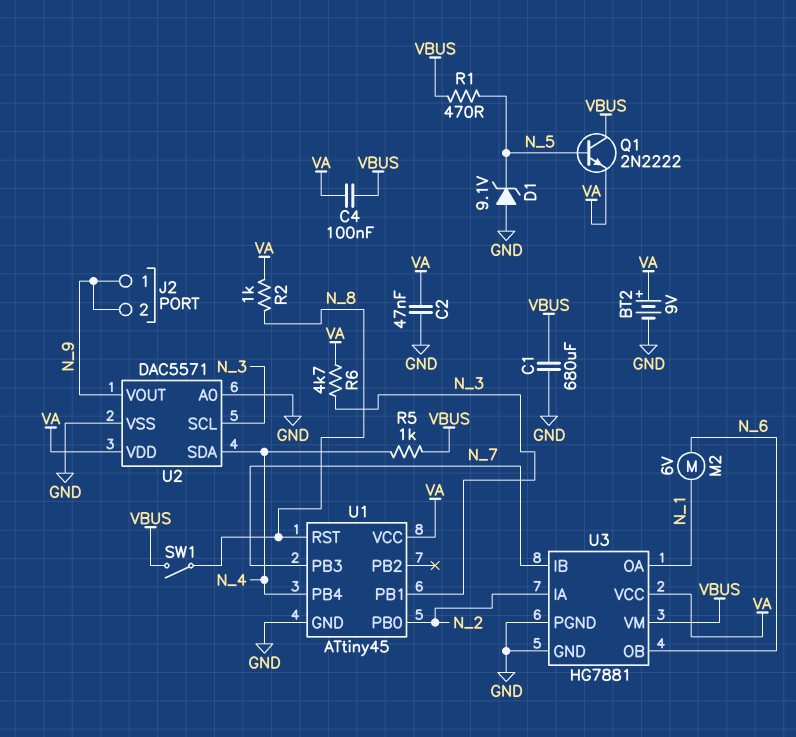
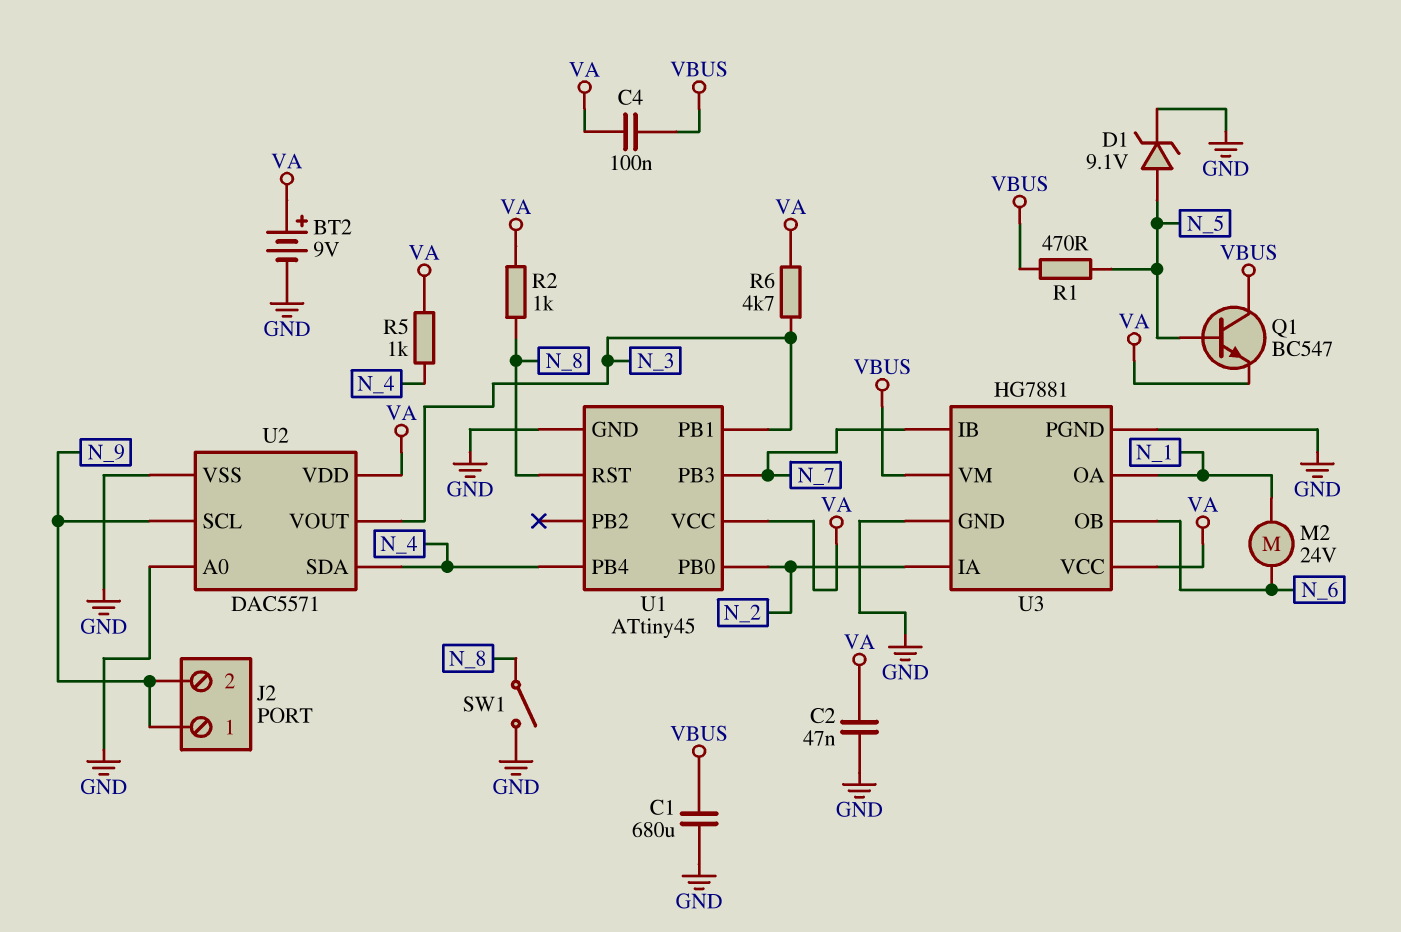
D1: zener 9.1V (A GND, K N_5) -> zener 9.1V (A N_5, K GND)
M2: motor 6V (N_1, N_6) -> motor 24V (N_1, N_6)
Q1: NPN 2N2222 (B N_5, C VBUS, E VA) -> NPN BC547 (B N_5, C VBUS, E VA)
R5: 1k (N_4, VBUS) -> 1k (N_4, VA)
SW1: switch (N_8, VBUS) -> switch (GND, N_8)
U2 pin SCL: N_3 -> N_9
U2 pin VOUT: N_9 -> N_3

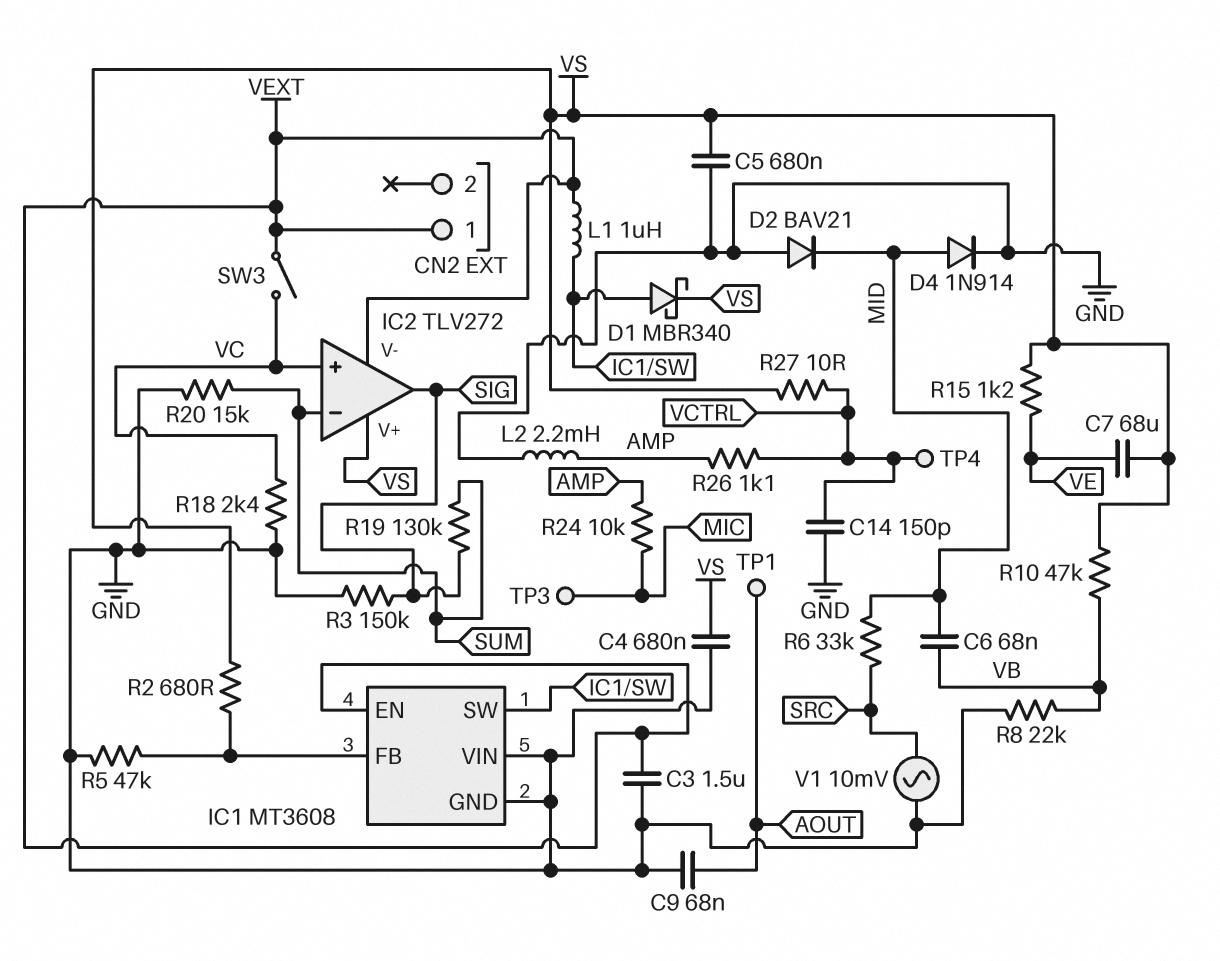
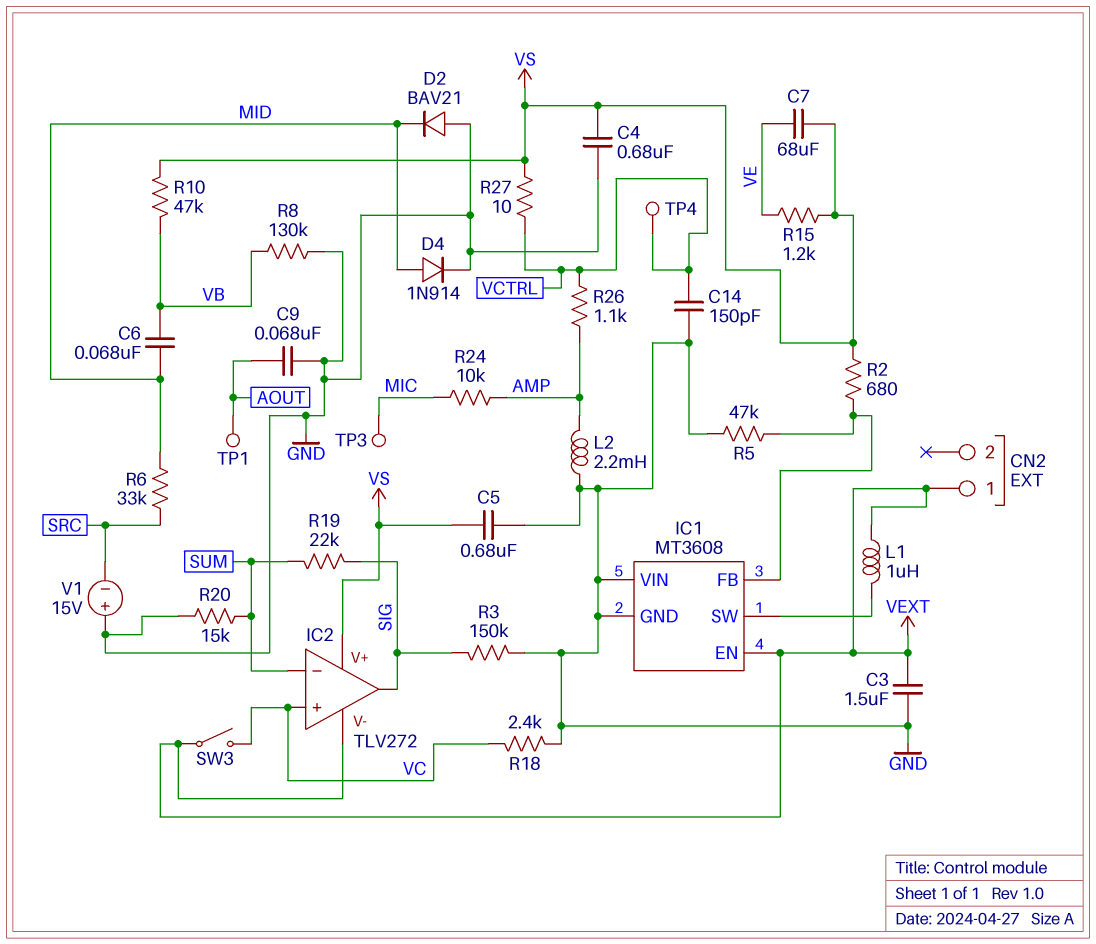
D1: schottky MBR340 (A IC1/SW, K VS) -> none
R8: 22k (GND, VB) -> 130k (GND, VB)
R19: 130k (SIG, SUM) -> 22k (SIG, SUM)
V1: AC 10mV (GND, SRC) -> 15V (plus GND, minus SRC)

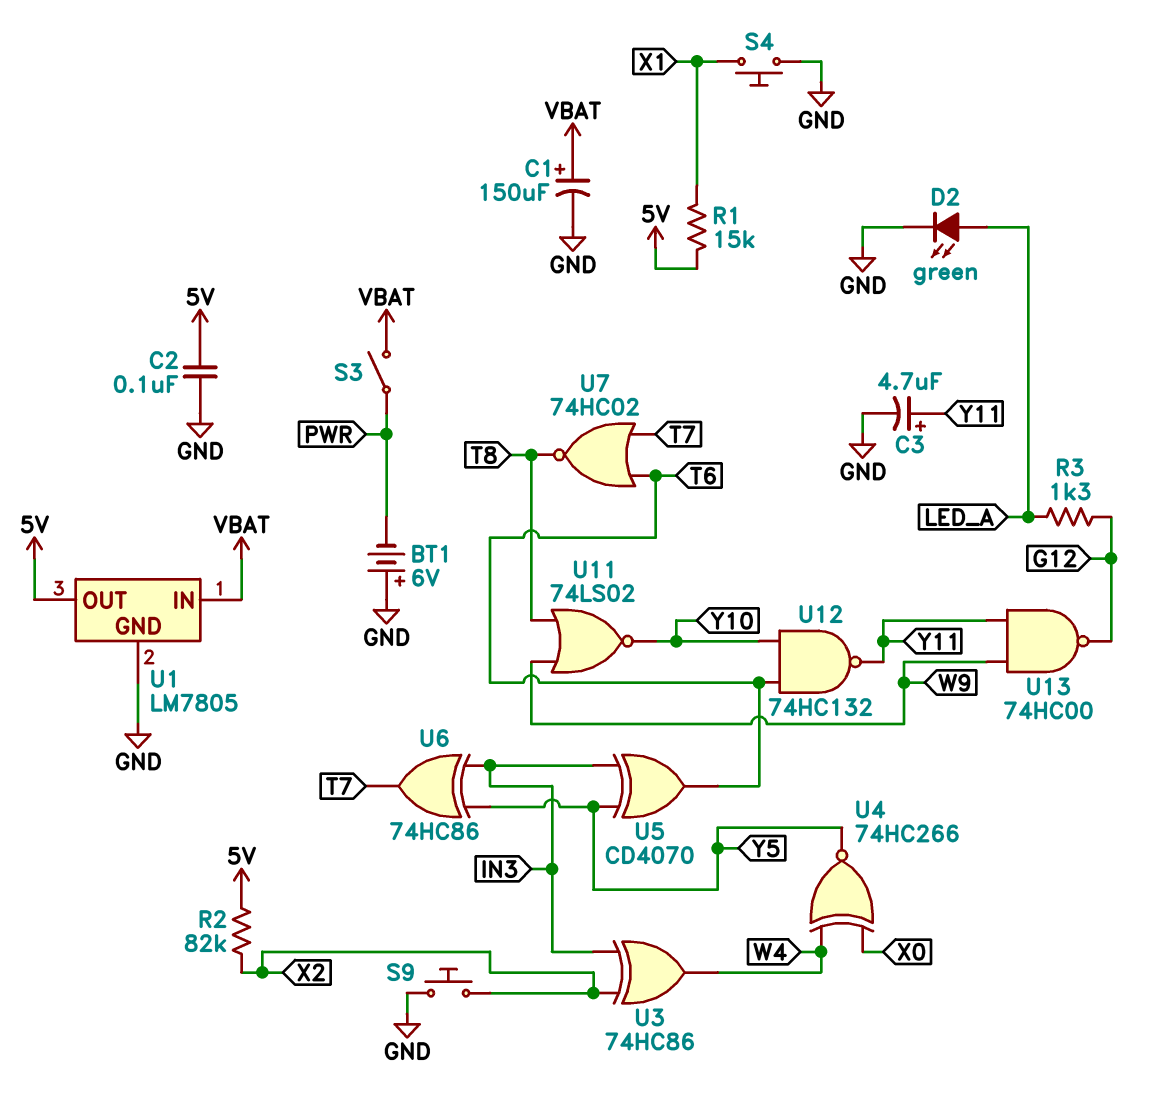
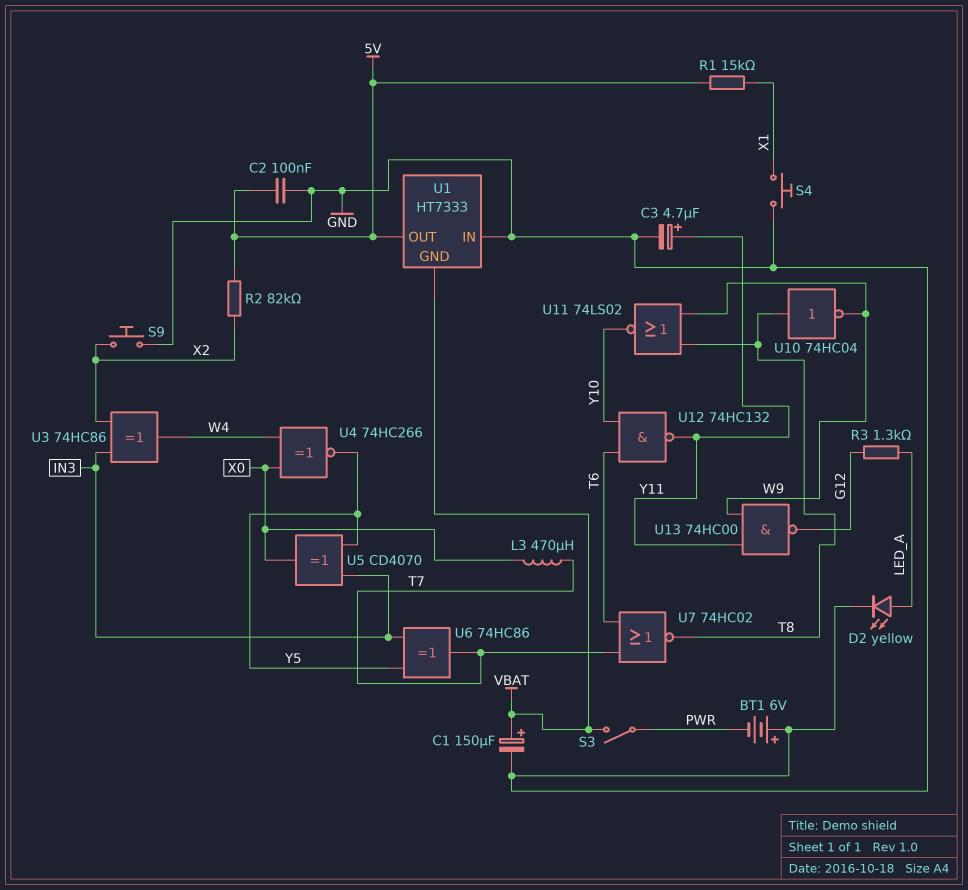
D2: LED green (A LED_A, K GND) -> LED yellow (A LED_A, K GND)
L3: none -> 470uH (T7, X0)
U1: LM7805 -> HT7333
U1 pin GND: GND -> VBAT
U1 pin IN: VBAT -> GND
U5: XOR CD4070 (in IN3, in Y5, out T6) -> XOR CD4070 (in IN3, in Y5, out X0)
U10: none -> NOT 74HC04 (in T8, out W9)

__________

What to do: Exactly reproduce the lines beginning at the one that contains "R8: 22k (GND, VB) -> 130k (GND, VB)" and ending at the final line of the material, with the pictures left out.

Response to this exercise:
R8: 22k (GND, VB) -> 130k (GND, VB)
R19: 130k (SIG, SUM) -> 22k (SIG, SUM)
V1: AC 10mV (GND, SRC) -> 15V (plus GND, minus SRC)

D2: LED green (A LED_A, K GND) -> LED yellow (A LED_A, K GND)
L3: none -> 470uH (T7, X0)
U1: LM7805 -> HT7333
U1 pin GND: GND -> VBAT
U1 pin IN: VBAT -> GND
U5: XOR CD4070 (in IN3, in Y5, out T6) -> XOR CD4070 (in IN3, in Y5, out X0)
U10: none -> NOT 74HC04 (in T8, out W9)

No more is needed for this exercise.